_Task goal_: Reproduce the lines of the records verbatim, from the first line through the line that contains "Identify the location of white matte", including both ends.

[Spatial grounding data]
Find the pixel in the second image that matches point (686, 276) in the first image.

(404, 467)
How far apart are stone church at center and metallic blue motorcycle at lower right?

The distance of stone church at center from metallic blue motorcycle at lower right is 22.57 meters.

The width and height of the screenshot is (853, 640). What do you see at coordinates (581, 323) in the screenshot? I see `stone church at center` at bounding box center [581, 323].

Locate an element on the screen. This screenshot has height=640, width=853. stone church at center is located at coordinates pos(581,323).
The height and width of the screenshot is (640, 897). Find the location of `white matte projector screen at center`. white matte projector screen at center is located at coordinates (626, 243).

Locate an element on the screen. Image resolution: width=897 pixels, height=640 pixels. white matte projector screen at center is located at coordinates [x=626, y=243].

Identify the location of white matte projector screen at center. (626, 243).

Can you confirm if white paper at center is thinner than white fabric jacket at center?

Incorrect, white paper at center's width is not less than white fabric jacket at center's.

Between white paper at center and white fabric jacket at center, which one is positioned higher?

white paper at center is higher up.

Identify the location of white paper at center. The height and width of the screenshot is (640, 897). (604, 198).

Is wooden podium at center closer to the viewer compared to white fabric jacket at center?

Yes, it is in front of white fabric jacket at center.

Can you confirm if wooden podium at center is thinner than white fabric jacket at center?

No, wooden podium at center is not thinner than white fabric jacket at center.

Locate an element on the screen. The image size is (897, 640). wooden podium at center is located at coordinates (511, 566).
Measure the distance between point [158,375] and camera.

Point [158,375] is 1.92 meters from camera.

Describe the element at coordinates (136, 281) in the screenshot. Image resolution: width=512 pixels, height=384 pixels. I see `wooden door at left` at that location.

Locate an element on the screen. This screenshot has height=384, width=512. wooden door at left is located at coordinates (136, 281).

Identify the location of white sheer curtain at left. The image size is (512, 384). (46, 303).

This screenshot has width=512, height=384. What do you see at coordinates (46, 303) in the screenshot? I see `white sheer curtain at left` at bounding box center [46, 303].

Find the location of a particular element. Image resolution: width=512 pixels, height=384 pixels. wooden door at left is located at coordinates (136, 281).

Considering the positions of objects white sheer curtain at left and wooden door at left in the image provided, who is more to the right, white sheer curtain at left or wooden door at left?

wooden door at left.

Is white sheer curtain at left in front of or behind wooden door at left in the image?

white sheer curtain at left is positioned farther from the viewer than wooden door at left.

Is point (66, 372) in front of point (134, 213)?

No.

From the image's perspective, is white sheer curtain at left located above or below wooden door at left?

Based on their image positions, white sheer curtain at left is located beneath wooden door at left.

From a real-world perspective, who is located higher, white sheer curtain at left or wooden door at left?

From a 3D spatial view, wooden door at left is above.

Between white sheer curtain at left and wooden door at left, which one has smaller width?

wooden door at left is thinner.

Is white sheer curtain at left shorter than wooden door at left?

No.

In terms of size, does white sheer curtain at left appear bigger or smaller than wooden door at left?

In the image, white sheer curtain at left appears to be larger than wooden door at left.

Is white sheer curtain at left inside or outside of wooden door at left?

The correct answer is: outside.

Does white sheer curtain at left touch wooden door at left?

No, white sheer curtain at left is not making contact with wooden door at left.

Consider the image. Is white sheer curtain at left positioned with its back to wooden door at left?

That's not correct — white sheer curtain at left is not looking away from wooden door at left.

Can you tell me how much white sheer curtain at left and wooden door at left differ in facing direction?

_Exercise result_:
Find the pixel in the second image that matches point (686, 276) in the first image.

(404, 467)
How far apart are stone church at center and metallic blue motorcycle at lower right?

The distance of stone church at center from metallic blue motorcycle at lower right is 22.57 meters.

The width and height of the screenshot is (853, 640). What do you see at coordinates (581, 323) in the screenshot? I see `stone church at center` at bounding box center [581, 323].

Locate an element on the screen. This screenshot has height=640, width=853. stone church at center is located at coordinates pos(581,323).
The height and width of the screenshot is (640, 897). Find the location of `white matte projector screen at center`. white matte projector screen at center is located at coordinates (626, 243).

Locate an element on the screen. Image resolution: width=897 pixels, height=640 pixels. white matte projector screen at center is located at coordinates [x=626, y=243].

Identify the location of white matte projector screen at center. (626, 243).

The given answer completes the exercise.